Please reproduce the listing word for word. Pictures stay out.

(Data)

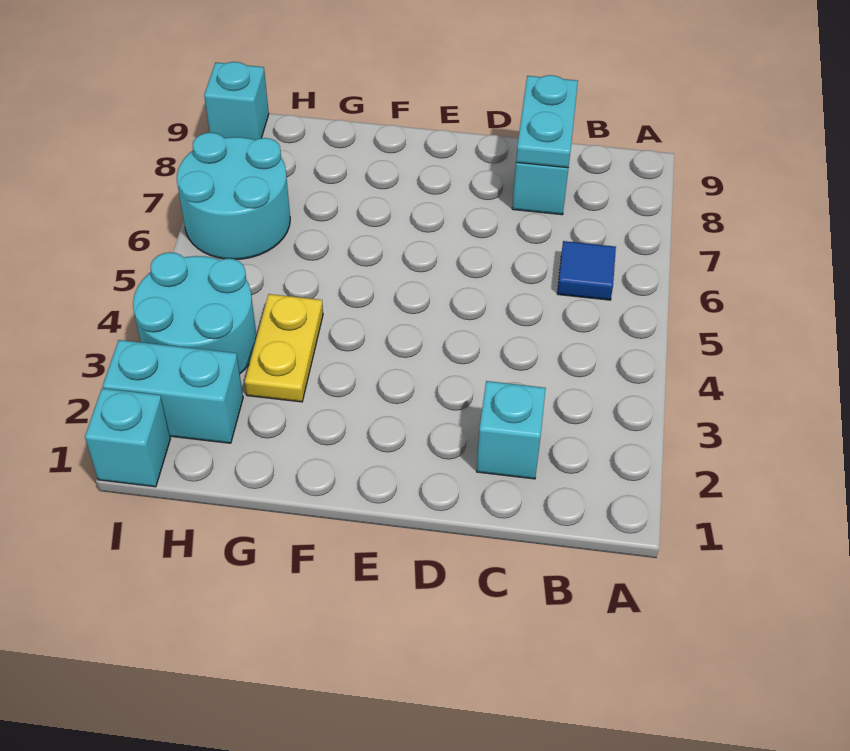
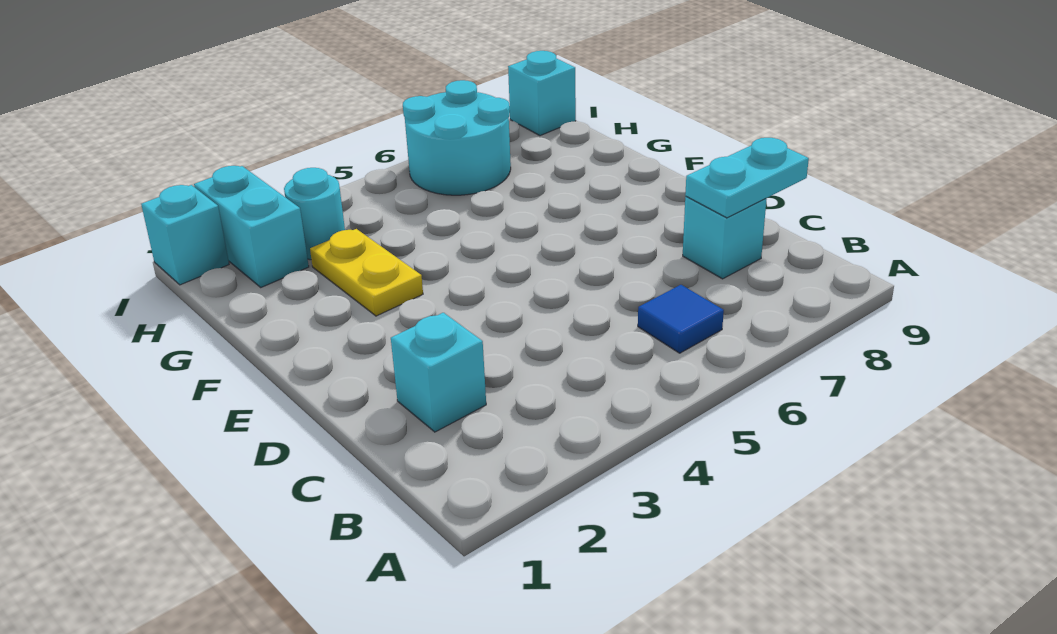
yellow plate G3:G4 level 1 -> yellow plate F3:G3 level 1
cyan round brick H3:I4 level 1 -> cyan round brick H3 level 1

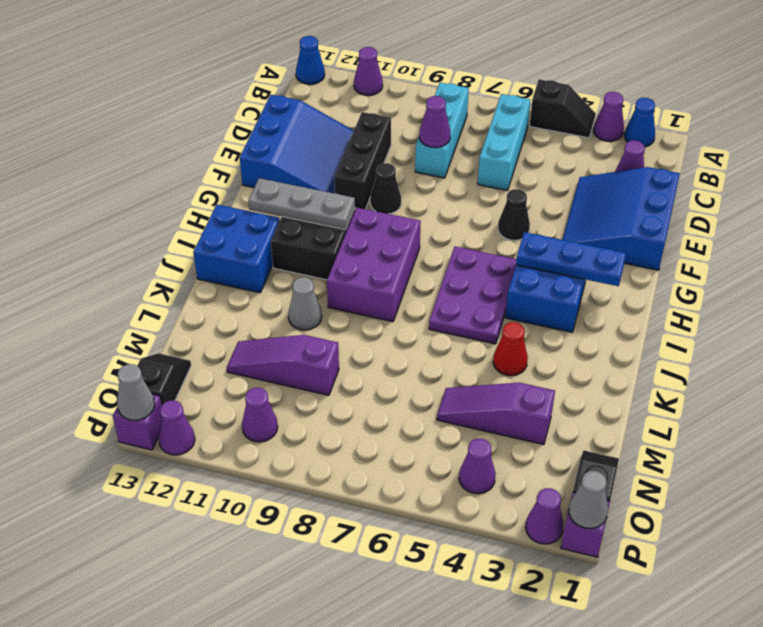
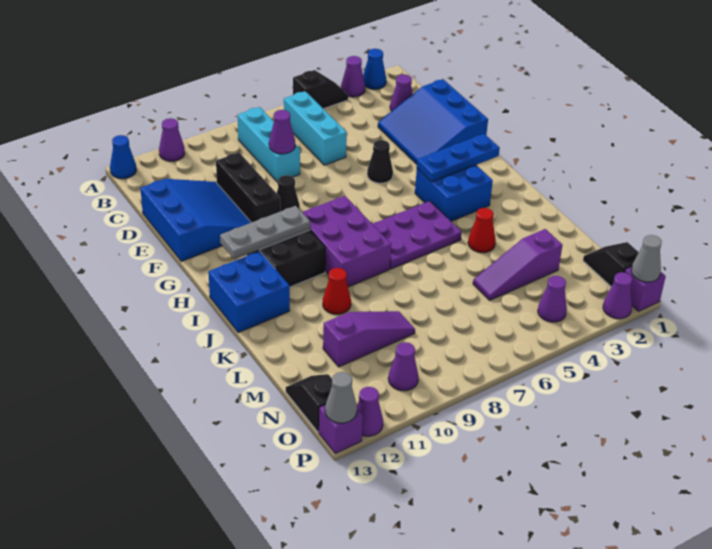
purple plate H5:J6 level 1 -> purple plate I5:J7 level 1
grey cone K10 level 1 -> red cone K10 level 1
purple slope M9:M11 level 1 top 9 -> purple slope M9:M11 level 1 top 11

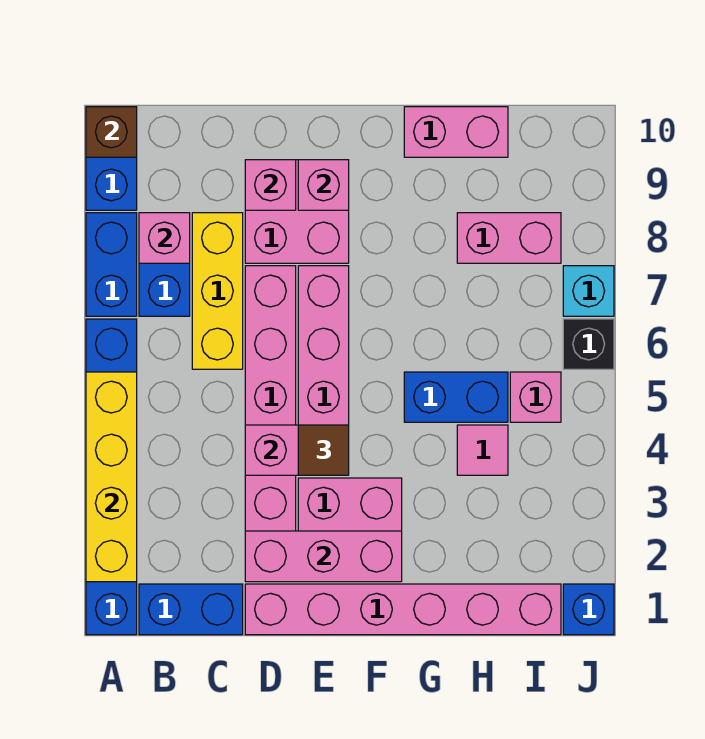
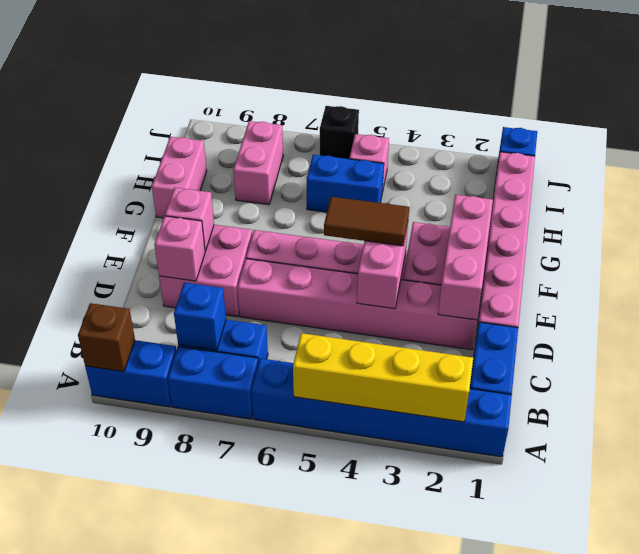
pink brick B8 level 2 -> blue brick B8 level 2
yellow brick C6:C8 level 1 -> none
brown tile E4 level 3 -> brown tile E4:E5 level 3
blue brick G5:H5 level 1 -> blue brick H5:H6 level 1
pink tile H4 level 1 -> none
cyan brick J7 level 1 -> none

(End Data)

Exercise result —
yellow plate G3:G4 level 1 -> yellow plate F3:G3 level 1
cyan round brick H3:I4 level 1 -> cyan round brick H3 level 1

purple plate H5:J6 level 1 -> purple plate I5:J7 level 1
grey cone K10 level 1 -> red cone K10 level 1
purple slope M9:M11 level 1 top 9 -> purple slope M9:M11 level 1 top 11

pink brick B8 level 2 -> blue brick B8 level 2
yellow brick C6:C8 level 1 -> none
brown tile E4 level 3 -> brown tile E4:E5 level 3
blue brick G5:H5 level 1 -> blue brick H5:H6 level 1
pink tile H4 level 1 -> none
cyan brick J7 level 1 -> none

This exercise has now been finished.